Data records

────────────────

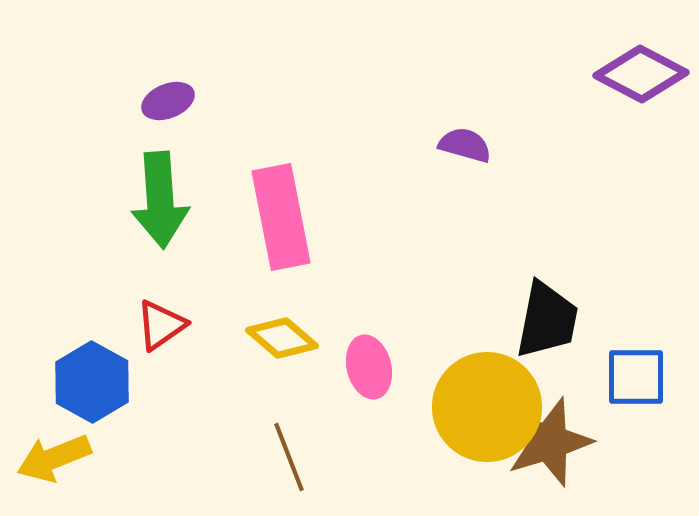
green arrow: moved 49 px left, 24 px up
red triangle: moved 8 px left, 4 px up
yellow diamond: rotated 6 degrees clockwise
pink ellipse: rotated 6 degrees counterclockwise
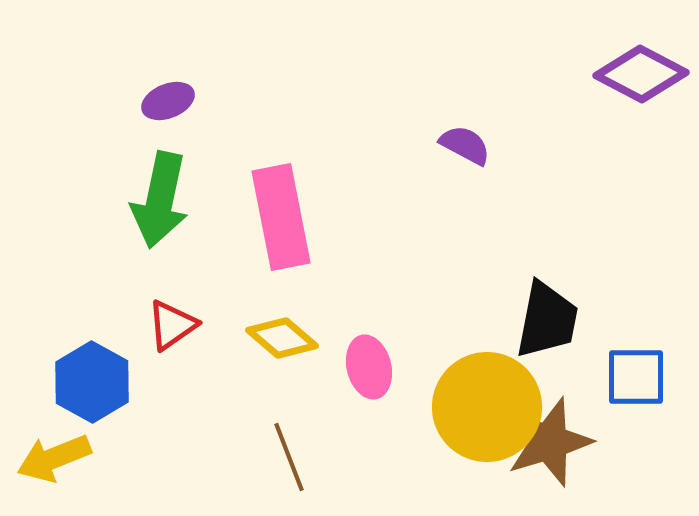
purple semicircle: rotated 12 degrees clockwise
green arrow: rotated 16 degrees clockwise
red triangle: moved 11 px right
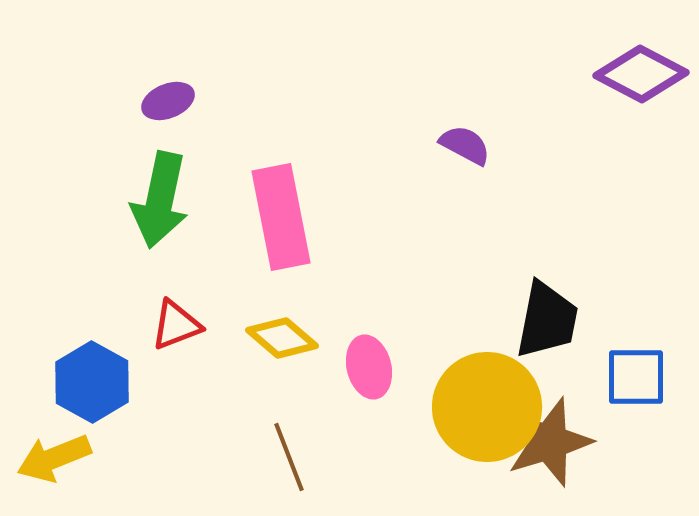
red triangle: moved 4 px right; rotated 14 degrees clockwise
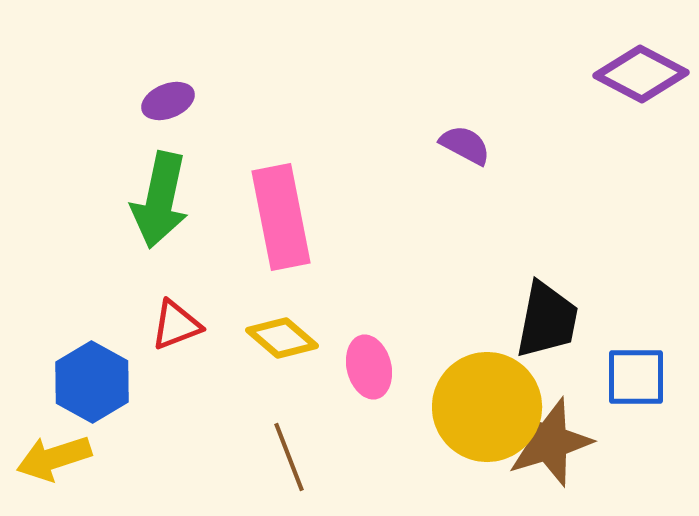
yellow arrow: rotated 4 degrees clockwise
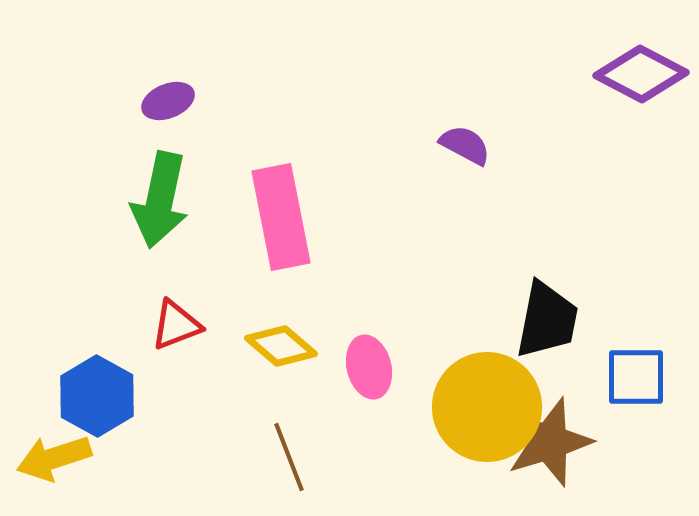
yellow diamond: moved 1 px left, 8 px down
blue hexagon: moved 5 px right, 14 px down
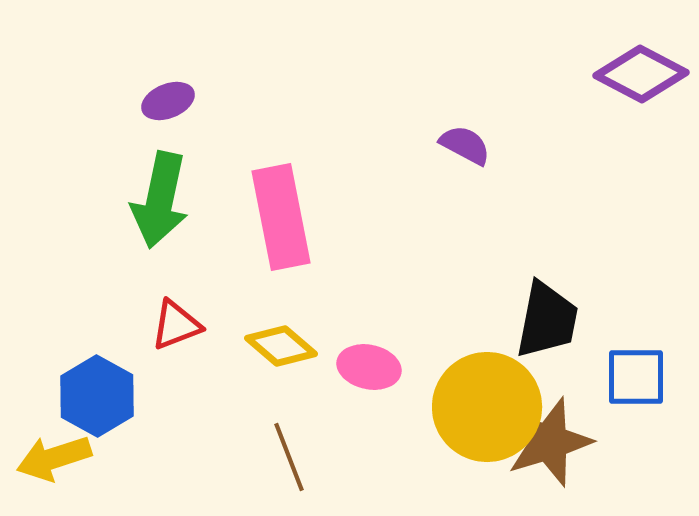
pink ellipse: rotated 64 degrees counterclockwise
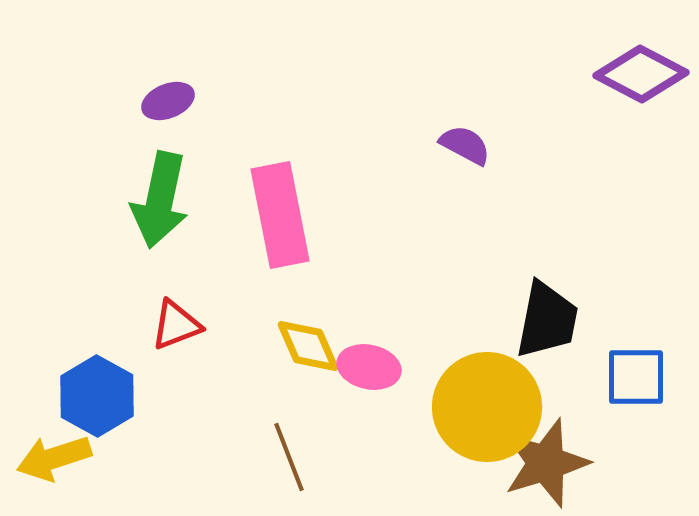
pink rectangle: moved 1 px left, 2 px up
yellow diamond: moved 27 px right; rotated 26 degrees clockwise
brown star: moved 3 px left, 21 px down
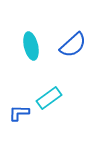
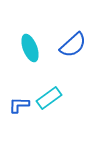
cyan ellipse: moved 1 px left, 2 px down; rotated 8 degrees counterclockwise
blue L-shape: moved 8 px up
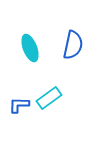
blue semicircle: rotated 36 degrees counterclockwise
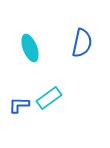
blue semicircle: moved 9 px right, 2 px up
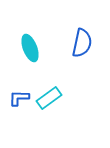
blue L-shape: moved 7 px up
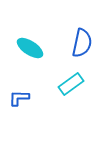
cyan ellipse: rotated 36 degrees counterclockwise
cyan rectangle: moved 22 px right, 14 px up
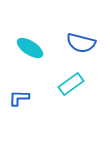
blue semicircle: moved 1 px left; rotated 92 degrees clockwise
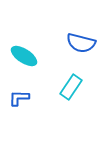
cyan ellipse: moved 6 px left, 8 px down
cyan rectangle: moved 3 px down; rotated 20 degrees counterclockwise
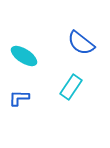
blue semicircle: rotated 24 degrees clockwise
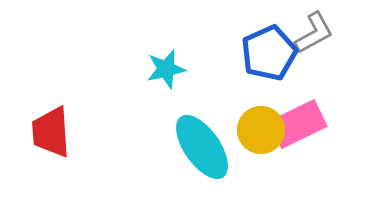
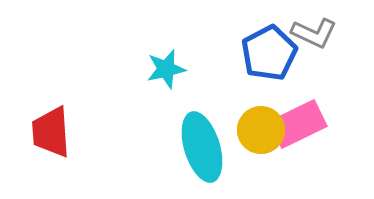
gray L-shape: rotated 54 degrees clockwise
blue pentagon: rotated 4 degrees counterclockwise
cyan ellipse: rotated 18 degrees clockwise
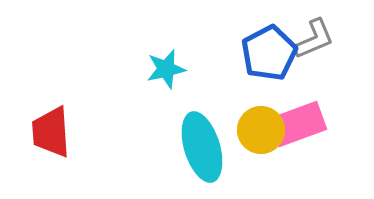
gray L-shape: moved 6 px down; rotated 48 degrees counterclockwise
pink rectangle: rotated 6 degrees clockwise
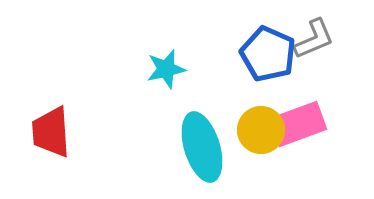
blue pentagon: moved 1 px left, 1 px down; rotated 20 degrees counterclockwise
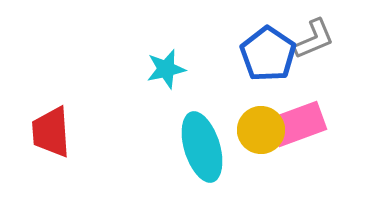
blue pentagon: rotated 10 degrees clockwise
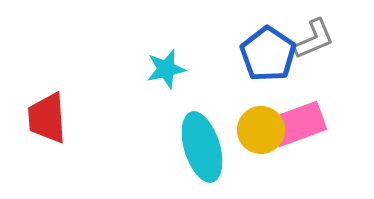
red trapezoid: moved 4 px left, 14 px up
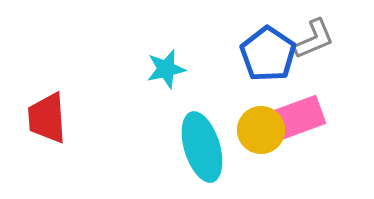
pink rectangle: moved 1 px left, 6 px up
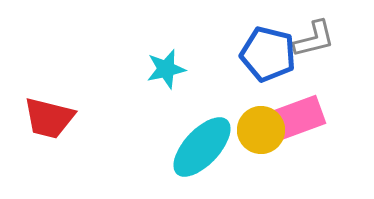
gray L-shape: rotated 9 degrees clockwise
blue pentagon: rotated 20 degrees counterclockwise
red trapezoid: moved 2 px right; rotated 72 degrees counterclockwise
cyan ellipse: rotated 60 degrees clockwise
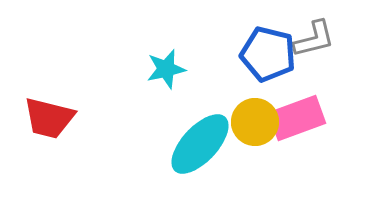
yellow circle: moved 6 px left, 8 px up
cyan ellipse: moved 2 px left, 3 px up
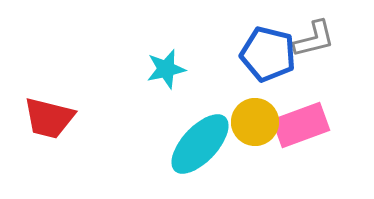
pink rectangle: moved 4 px right, 7 px down
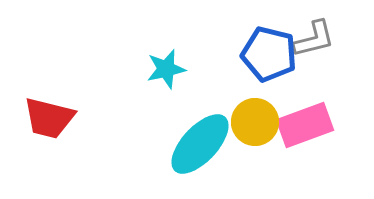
blue pentagon: moved 1 px right
pink rectangle: moved 4 px right
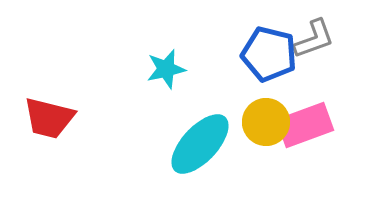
gray L-shape: rotated 6 degrees counterclockwise
yellow circle: moved 11 px right
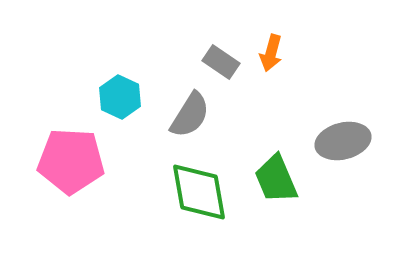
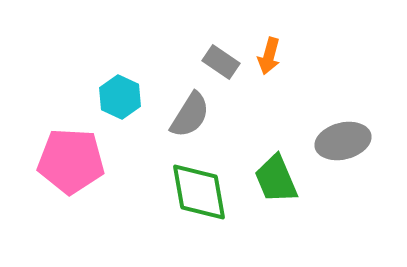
orange arrow: moved 2 px left, 3 px down
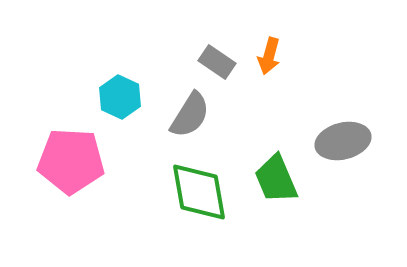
gray rectangle: moved 4 px left
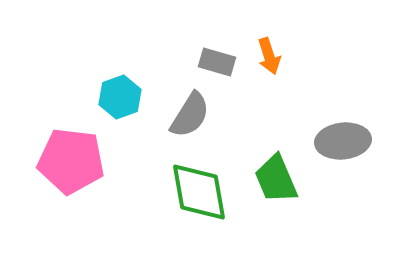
orange arrow: rotated 33 degrees counterclockwise
gray rectangle: rotated 18 degrees counterclockwise
cyan hexagon: rotated 15 degrees clockwise
gray ellipse: rotated 8 degrees clockwise
pink pentagon: rotated 4 degrees clockwise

────────────────

### THE TASK
Output every line of the records above word for word, leaving out the picture lines.

### EXERCISE OUTPUT
green arrow: moved 49 px left, 24 px up
red triangle: moved 8 px left, 4 px up
yellow diamond: rotated 6 degrees clockwise
pink ellipse: rotated 6 degrees counterclockwise
purple semicircle: rotated 12 degrees clockwise
green arrow: rotated 16 degrees clockwise
red triangle: moved 11 px right
red triangle: moved 4 px right; rotated 14 degrees clockwise
yellow arrow: rotated 4 degrees clockwise
yellow diamond: moved 1 px left, 8 px down
blue hexagon: moved 5 px right, 14 px down
pink ellipse: rotated 64 degrees counterclockwise
pink rectangle: moved 1 px left, 2 px up
yellow diamond: moved 27 px right; rotated 26 degrees clockwise
brown star: moved 3 px left, 21 px down
cyan ellipse: moved 1 px left, 2 px down; rotated 8 degrees counterclockwise
blue L-shape: moved 8 px up
blue semicircle: rotated 36 degrees counterclockwise
blue semicircle: moved 9 px right, 2 px up
blue L-shape: moved 7 px up
cyan ellipse: rotated 36 degrees counterclockwise
cyan rectangle: moved 22 px right, 14 px up
blue semicircle: moved 1 px left; rotated 92 degrees clockwise
cyan ellipse: moved 6 px left, 8 px down
cyan rectangle: moved 3 px down; rotated 20 degrees counterclockwise
blue semicircle: rotated 24 degrees clockwise
gray L-shape: rotated 54 degrees clockwise
blue pentagon: rotated 4 degrees counterclockwise
cyan ellipse: rotated 18 degrees clockwise
gray L-shape: moved 6 px down; rotated 48 degrees counterclockwise
pink rectangle: rotated 6 degrees clockwise
blue pentagon: moved 1 px left, 1 px down; rotated 20 degrees counterclockwise
blue pentagon: rotated 10 degrees clockwise
red trapezoid: moved 4 px left, 14 px up
pink rectangle: moved 1 px left, 6 px up
gray L-shape: rotated 9 degrees clockwise
blue pentagon: rotated 20 degrees counterclockwise
red trapezoid: moved 2 px right; rotated 72 degrees counterclockwise
cyan ellipse: rotated 60 degrees clockwise
yellow circle: moved 6 px left, 8 px up
cyan ellipse: moved 2 px left, 3 px up
pink rectangle: moved 4 px right, 7 px down
blue pentagon: moved 1 px right
pink rectangle: moved 4 px right
gray L-shape: rotated 6 degrees counterclockwise
yellow circle: moved 11 px right
orange arrow: moved 2 px left, 3 px down
gray rectangle: moved 4 px left
orange arrow: rotated 33 degrees counterclockwise
gray rectangle: rotated 18 degrees counterclockwise
cyan hexagon: rotated 15 degrees clockwise
gray ellipse: rotated 8 degrees clockwise
pink pentagon: rotated 4 degrees clockwise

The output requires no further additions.